EXERCISE DETAILS: In the entries below, find the line with "change=replaced; old=mefosupin (yellow);" and the line with "change=removed; old=valevun (orange);". Print those two and everything between them exactly, and nothing else.

INFORMATION SHOWN:
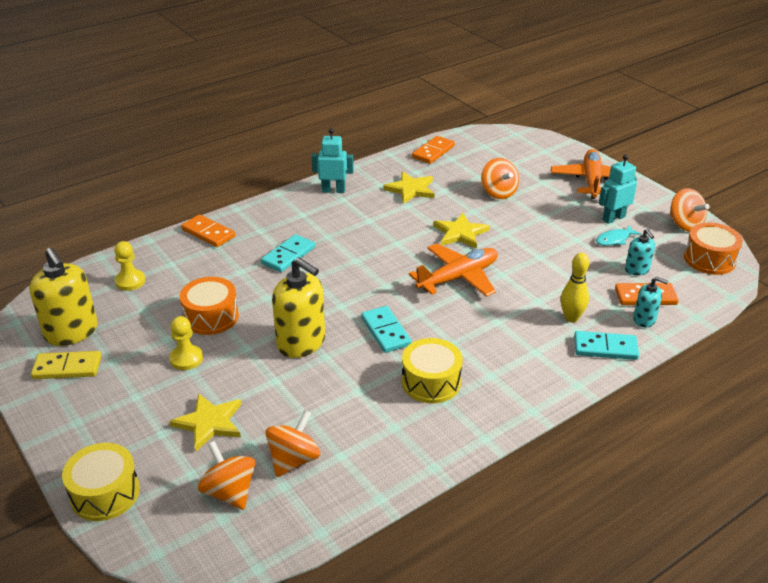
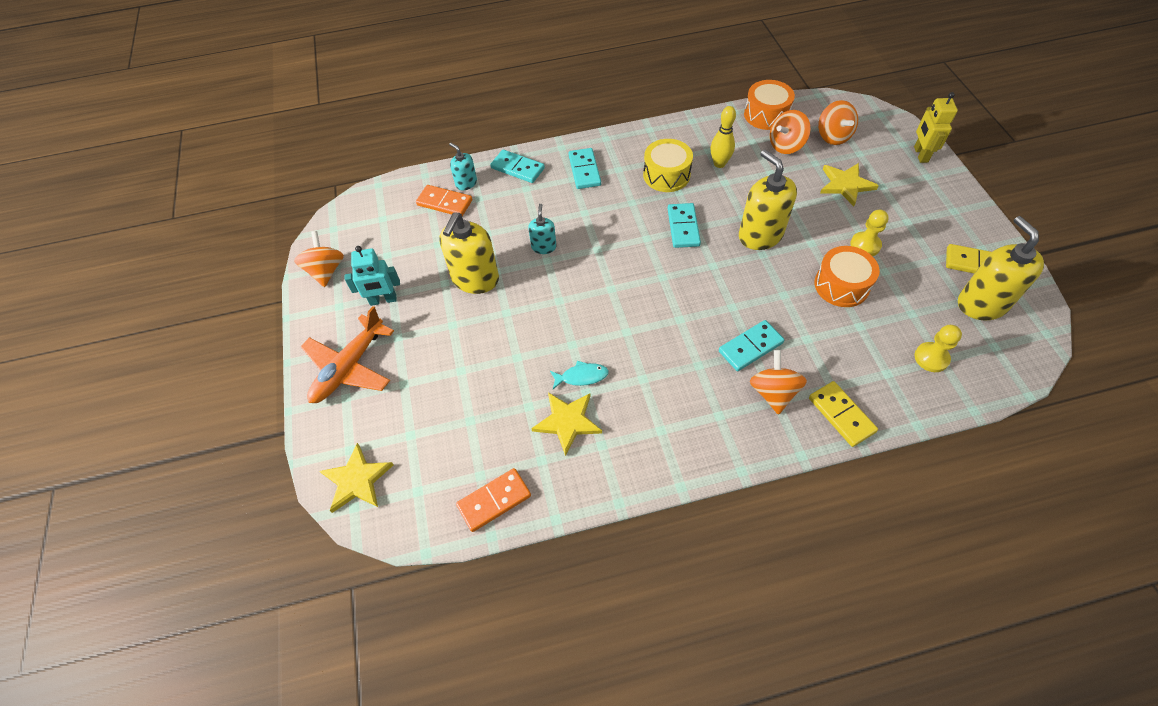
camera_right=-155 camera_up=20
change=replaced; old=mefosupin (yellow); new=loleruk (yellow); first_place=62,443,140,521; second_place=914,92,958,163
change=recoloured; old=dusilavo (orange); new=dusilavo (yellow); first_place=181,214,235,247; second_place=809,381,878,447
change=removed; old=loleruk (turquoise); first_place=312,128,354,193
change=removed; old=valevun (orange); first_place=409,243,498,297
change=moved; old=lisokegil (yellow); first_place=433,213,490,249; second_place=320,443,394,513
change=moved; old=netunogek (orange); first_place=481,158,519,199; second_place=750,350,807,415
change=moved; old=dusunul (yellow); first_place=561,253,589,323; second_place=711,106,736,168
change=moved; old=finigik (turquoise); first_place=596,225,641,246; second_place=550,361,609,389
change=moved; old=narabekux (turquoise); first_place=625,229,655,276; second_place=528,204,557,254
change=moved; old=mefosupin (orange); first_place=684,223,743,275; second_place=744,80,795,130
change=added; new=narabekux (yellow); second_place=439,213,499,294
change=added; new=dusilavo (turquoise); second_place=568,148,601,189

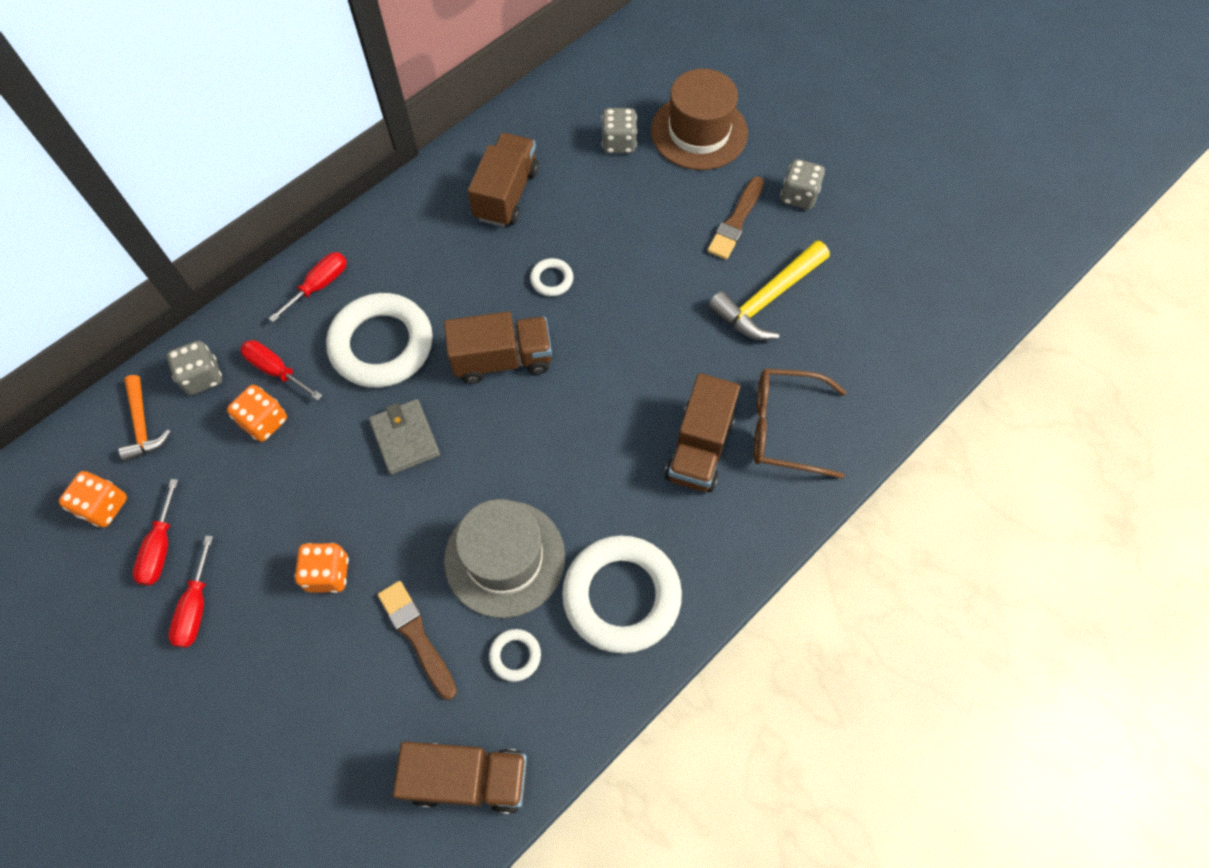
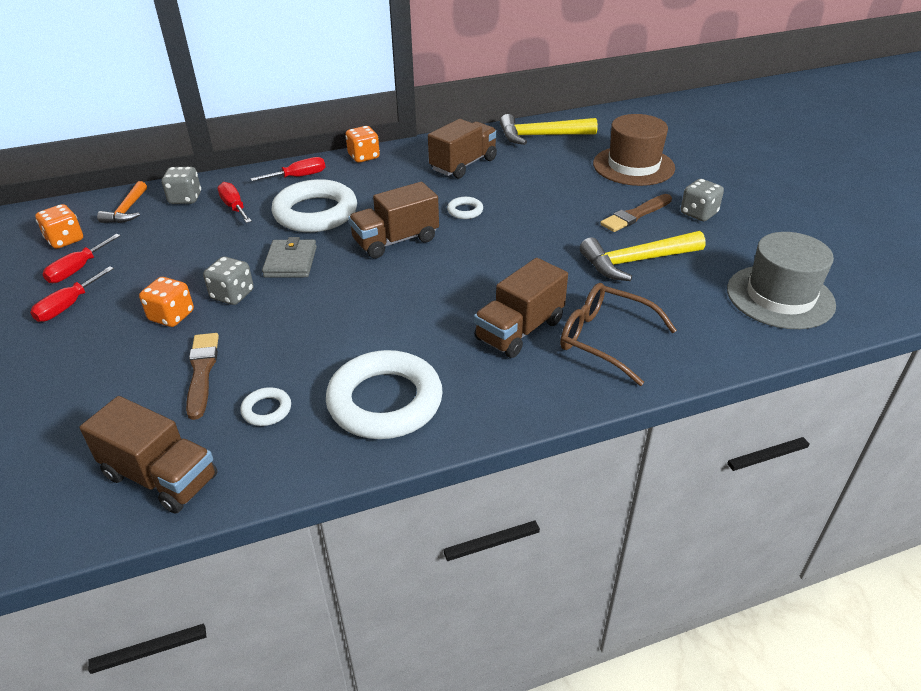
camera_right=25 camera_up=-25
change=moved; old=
* * *
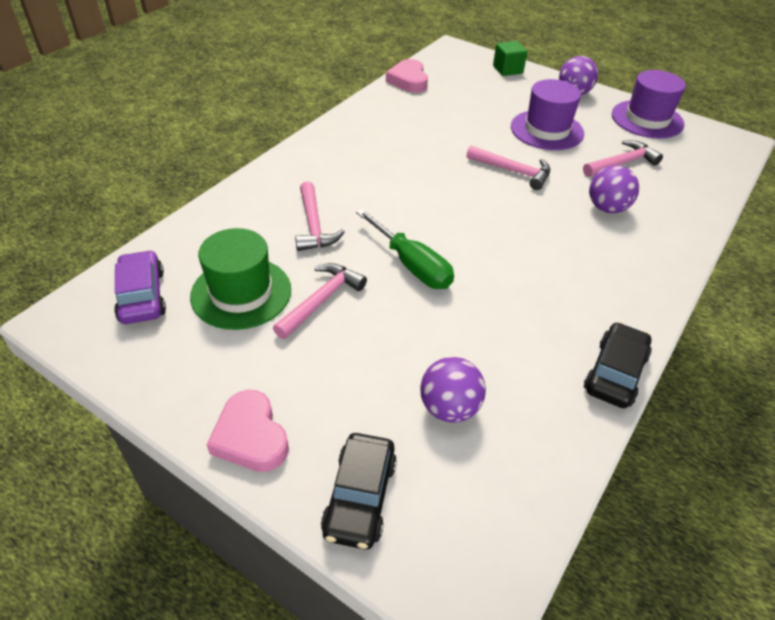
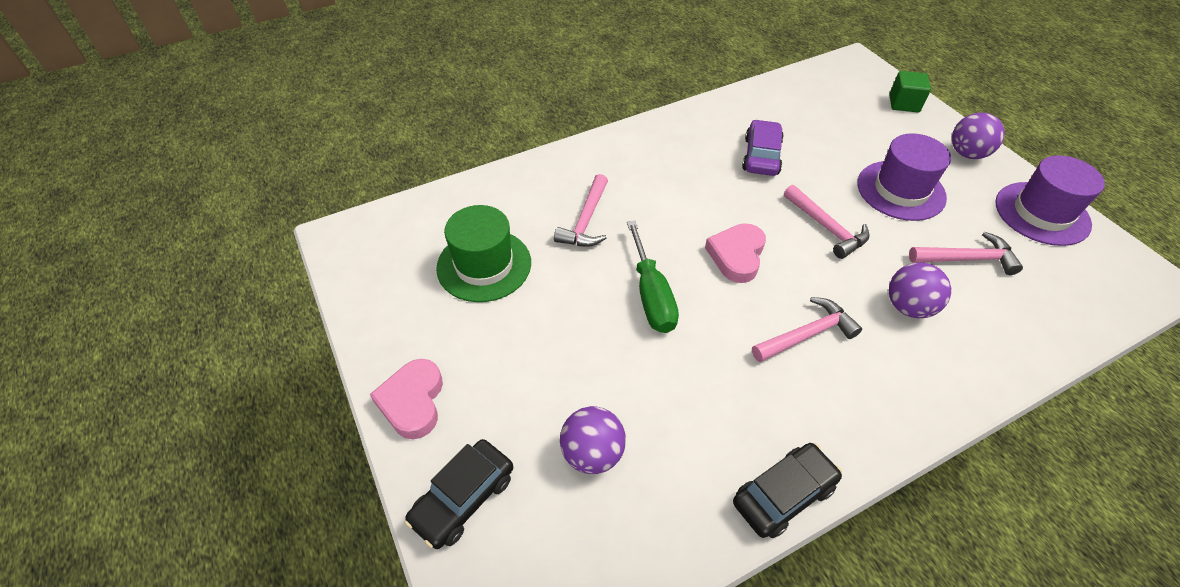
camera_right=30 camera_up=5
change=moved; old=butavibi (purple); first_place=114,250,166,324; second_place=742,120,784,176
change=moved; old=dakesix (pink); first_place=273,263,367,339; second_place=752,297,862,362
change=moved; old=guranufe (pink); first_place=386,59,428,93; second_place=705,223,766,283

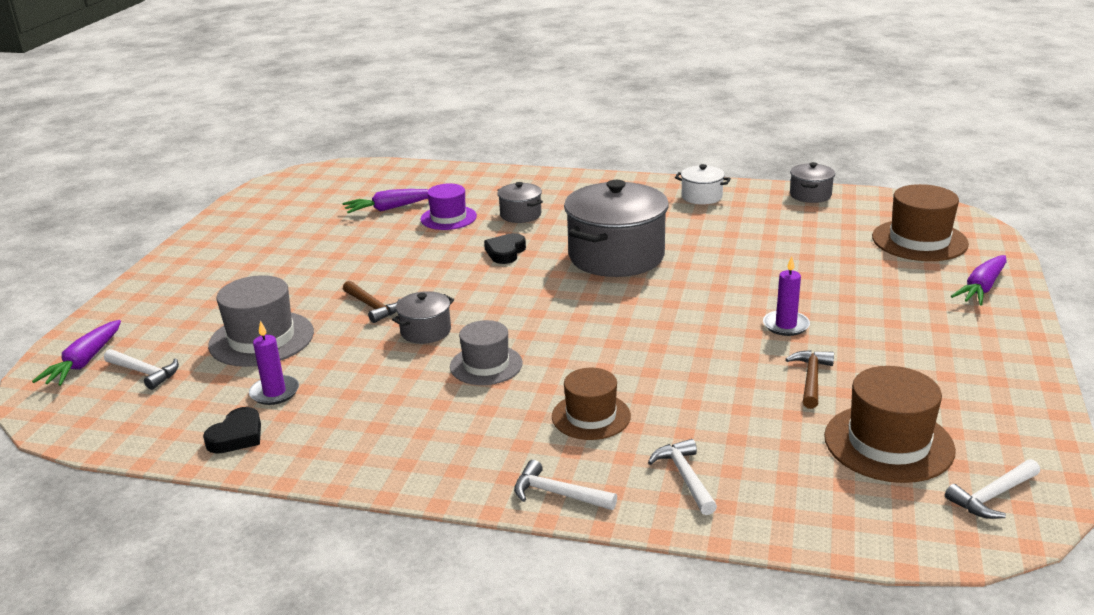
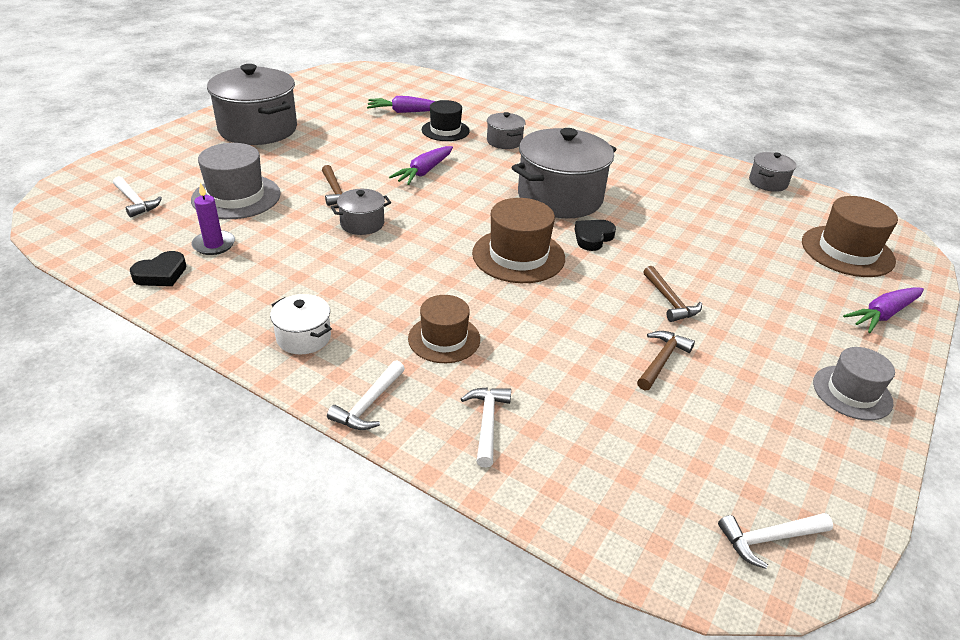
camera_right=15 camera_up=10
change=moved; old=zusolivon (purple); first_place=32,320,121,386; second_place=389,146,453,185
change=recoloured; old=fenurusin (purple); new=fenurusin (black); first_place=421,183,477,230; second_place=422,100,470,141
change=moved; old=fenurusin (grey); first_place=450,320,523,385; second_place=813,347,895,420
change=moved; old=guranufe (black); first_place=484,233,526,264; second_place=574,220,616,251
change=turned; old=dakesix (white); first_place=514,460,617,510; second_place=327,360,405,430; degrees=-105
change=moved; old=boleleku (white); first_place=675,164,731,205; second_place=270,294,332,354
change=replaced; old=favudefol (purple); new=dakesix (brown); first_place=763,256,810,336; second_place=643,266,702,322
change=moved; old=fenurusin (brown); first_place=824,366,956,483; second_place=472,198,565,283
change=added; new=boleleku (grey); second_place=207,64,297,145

WRITTEN ANSWER:
change=replaced; old=mefosupin (yellow); new=loleruk (yellow); first_place=62,443,140,521; second_place=914,92,958,163
change=recoloured; old=dusilavo (orange); new=dusilavo (yellow); first_place=181,214,235,247; second_place=809,381,878,447
change=removed; old=loleruk (turquoise); first_place=312,128,354,193
change=removed; old=valevun (orange); first_place=409,243,498,297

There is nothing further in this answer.